(Excerpts from a dataset)
____

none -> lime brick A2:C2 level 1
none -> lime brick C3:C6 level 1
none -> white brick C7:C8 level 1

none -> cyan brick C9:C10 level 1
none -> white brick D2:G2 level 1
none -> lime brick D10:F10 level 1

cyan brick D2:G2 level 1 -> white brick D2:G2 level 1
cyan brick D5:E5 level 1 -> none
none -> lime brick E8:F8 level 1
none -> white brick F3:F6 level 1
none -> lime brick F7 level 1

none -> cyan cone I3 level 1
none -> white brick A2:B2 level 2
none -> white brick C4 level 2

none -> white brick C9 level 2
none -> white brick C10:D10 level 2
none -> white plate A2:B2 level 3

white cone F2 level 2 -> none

____

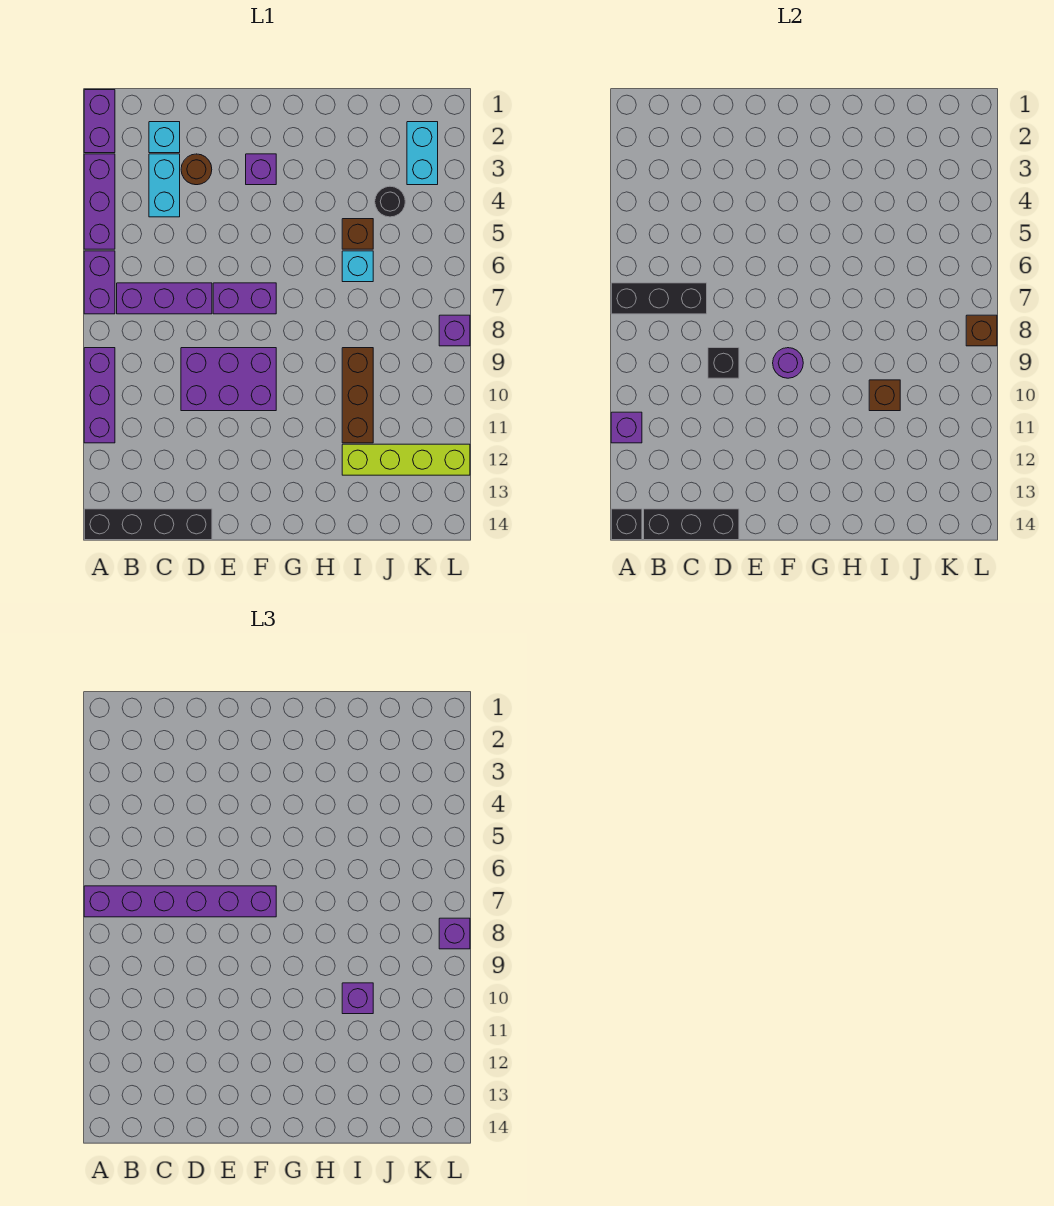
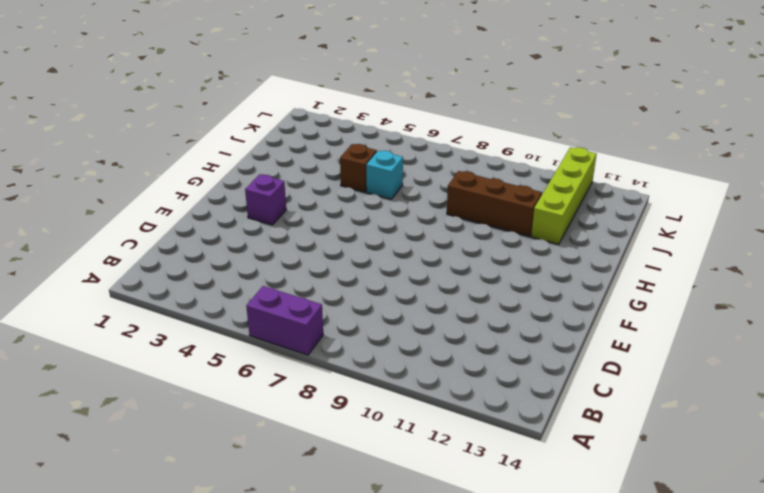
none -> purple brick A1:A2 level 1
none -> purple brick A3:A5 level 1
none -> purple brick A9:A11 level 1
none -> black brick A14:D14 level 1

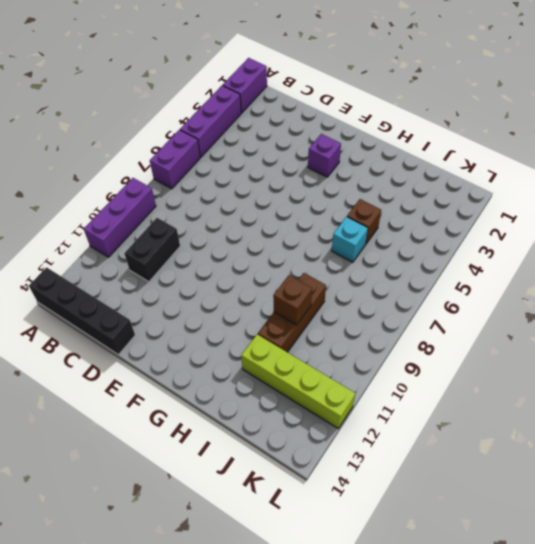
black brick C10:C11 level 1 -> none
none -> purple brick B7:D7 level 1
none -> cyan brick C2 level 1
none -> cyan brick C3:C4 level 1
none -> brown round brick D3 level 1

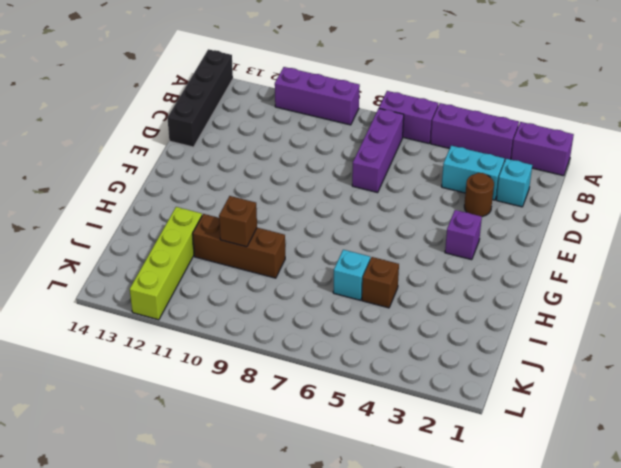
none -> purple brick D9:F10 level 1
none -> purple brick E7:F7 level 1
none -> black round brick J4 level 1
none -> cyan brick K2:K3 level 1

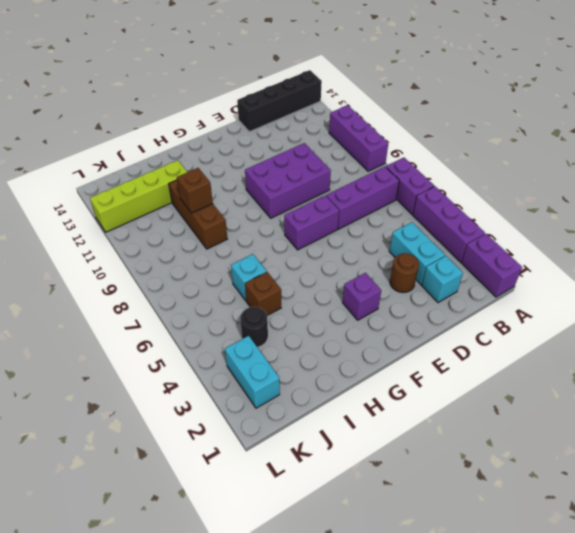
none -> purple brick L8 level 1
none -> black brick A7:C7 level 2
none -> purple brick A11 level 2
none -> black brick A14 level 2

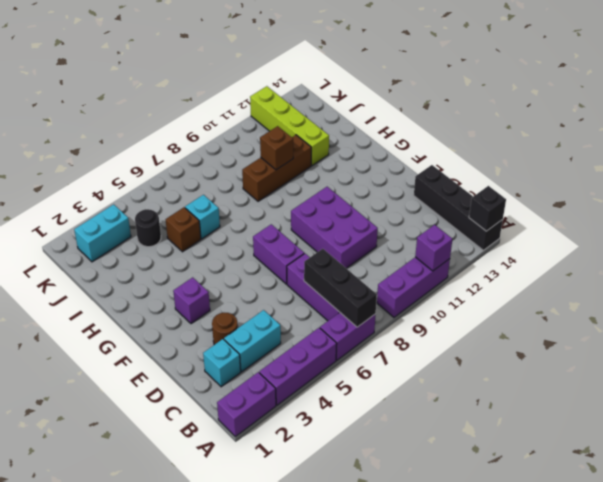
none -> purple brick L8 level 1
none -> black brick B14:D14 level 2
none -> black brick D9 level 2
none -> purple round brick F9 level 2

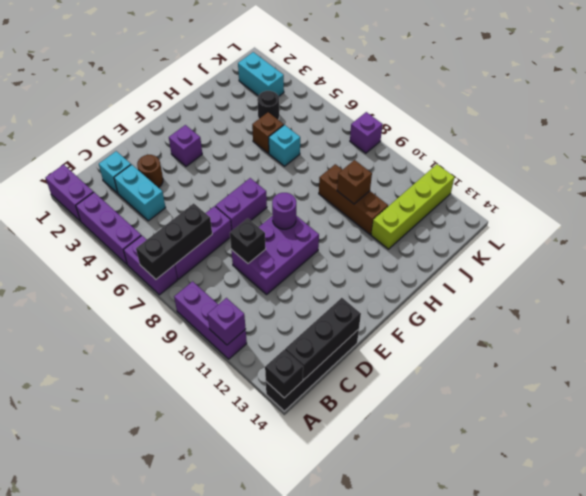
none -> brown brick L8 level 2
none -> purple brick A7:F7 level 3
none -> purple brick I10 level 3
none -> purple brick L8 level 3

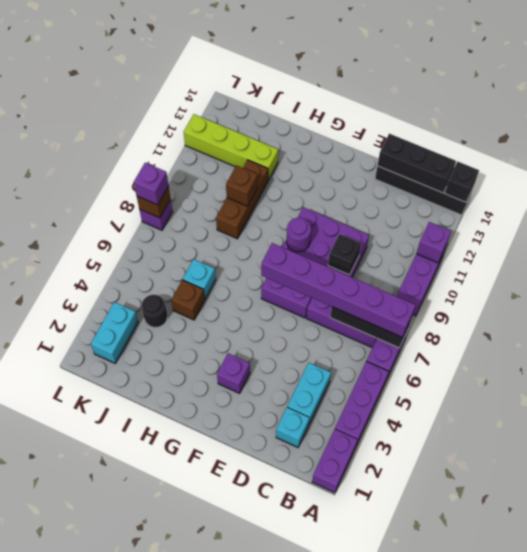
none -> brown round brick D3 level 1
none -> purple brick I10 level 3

____

#### Exercise instructions:
Please copy, exactly and with nothing else, the lines above beginning at the line that has "none -> white brick A2:B2 level 2" and ending with the line that has "white cone F2 level 2 -> none".

#### Answer space:
none -> white brick A2:B2 level 2
none -> white brick C4 level 2

none -> white brick C9 level 2
none -> white brick C10:D10 level 2
none -> white plate A2:B2 level 3

white cone F2 level 2 -> none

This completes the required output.